▶ **ASSIGNMENT**:
Output every entry exactly, without any pictures.

[LISTED RECORDS — start]

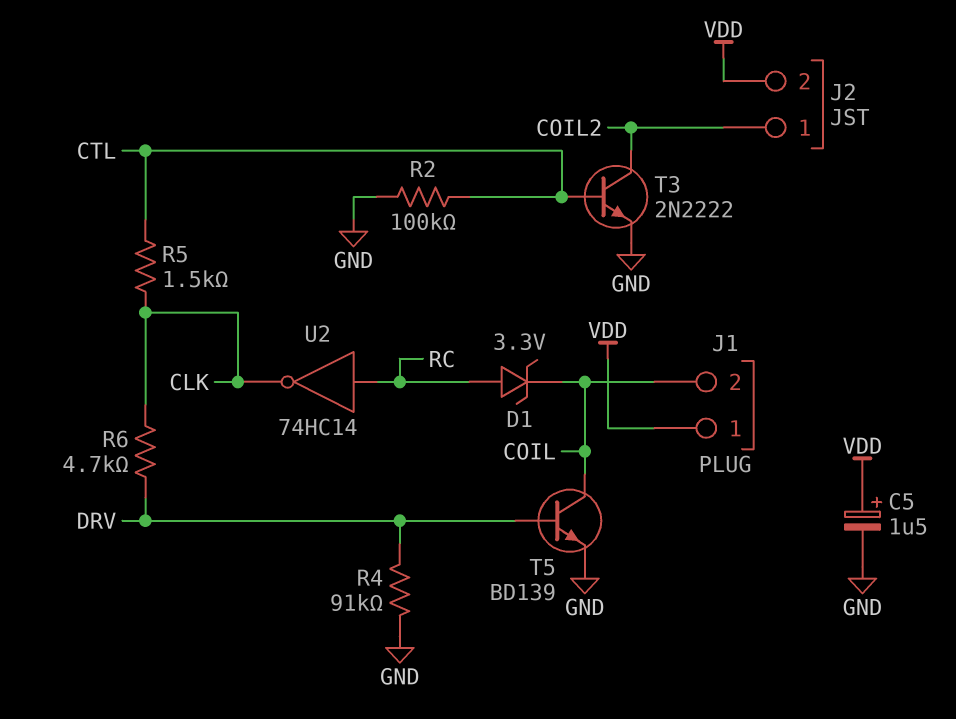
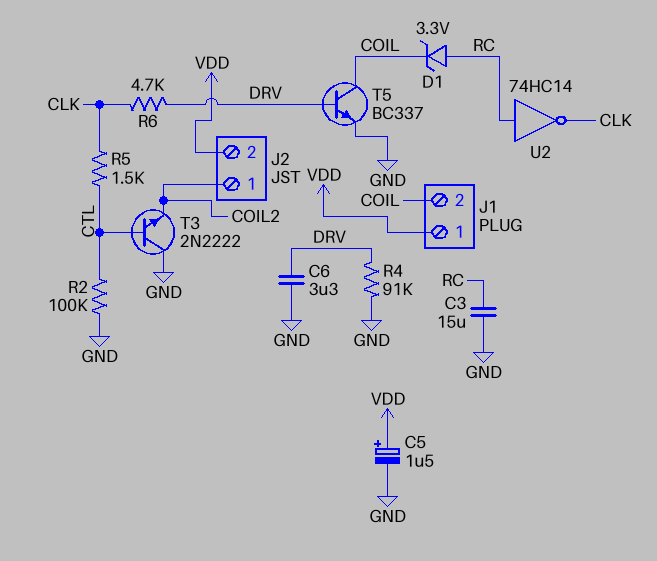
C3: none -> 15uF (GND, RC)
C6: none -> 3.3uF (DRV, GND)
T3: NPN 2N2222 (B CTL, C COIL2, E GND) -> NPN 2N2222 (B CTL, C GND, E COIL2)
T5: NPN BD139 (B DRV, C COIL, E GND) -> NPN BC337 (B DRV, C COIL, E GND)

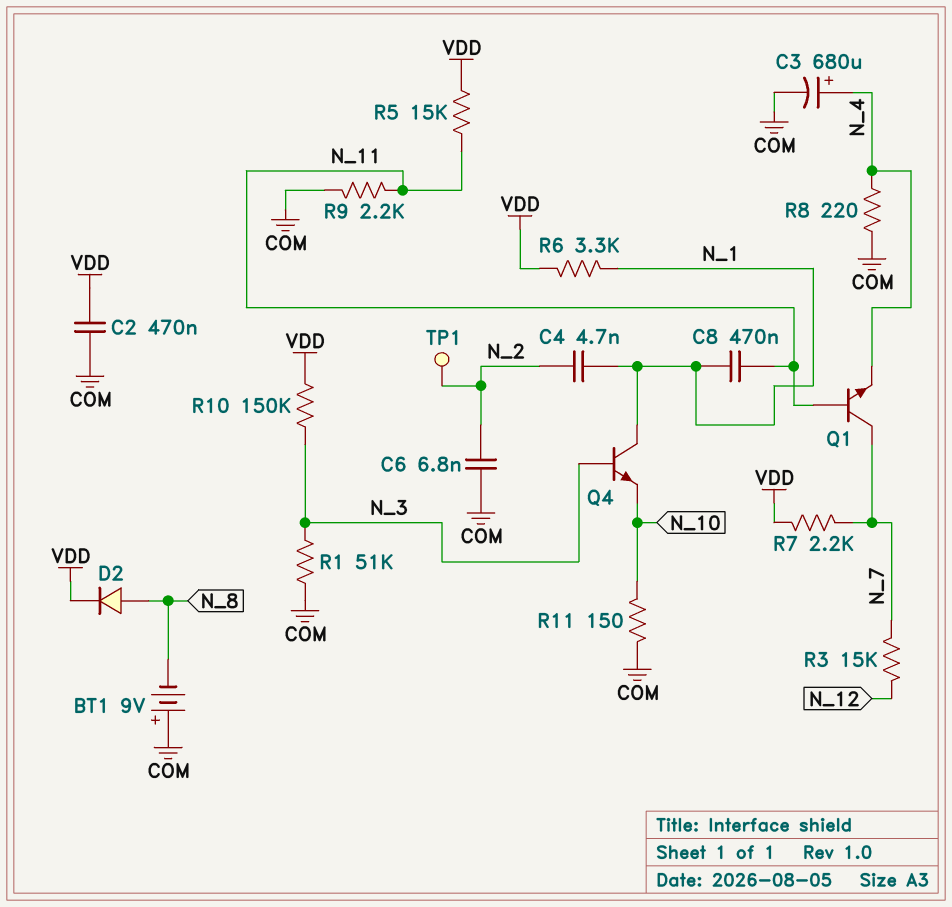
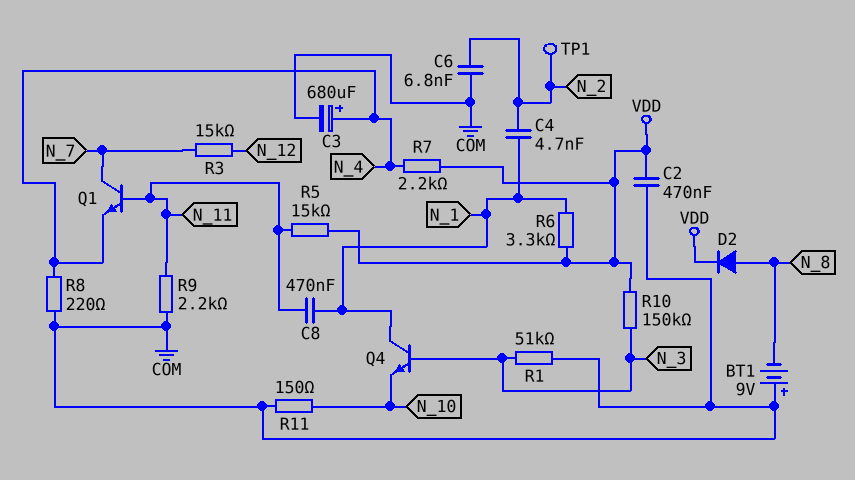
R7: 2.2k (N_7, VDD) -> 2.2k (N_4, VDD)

[LISTED RECORDS — finish]

▶ **COMPLETED TASK**:
C3: none -> 15uF (GND, RC)
C6: none -> 3.3uF (DRV, GND)
T3: NPN 2N2222 (B CTL, C COIL2, E GND) -> NPN 2N2222 (B CTL, C GND, E COIL2)
T5: NPN BD139 (B DRV, C COIL, E GND) -> NPN BC337 (B DRV, C COIL, E GND)

R7: 2.2k (N_7, VDD) -> 2.2k (N_4, VDD)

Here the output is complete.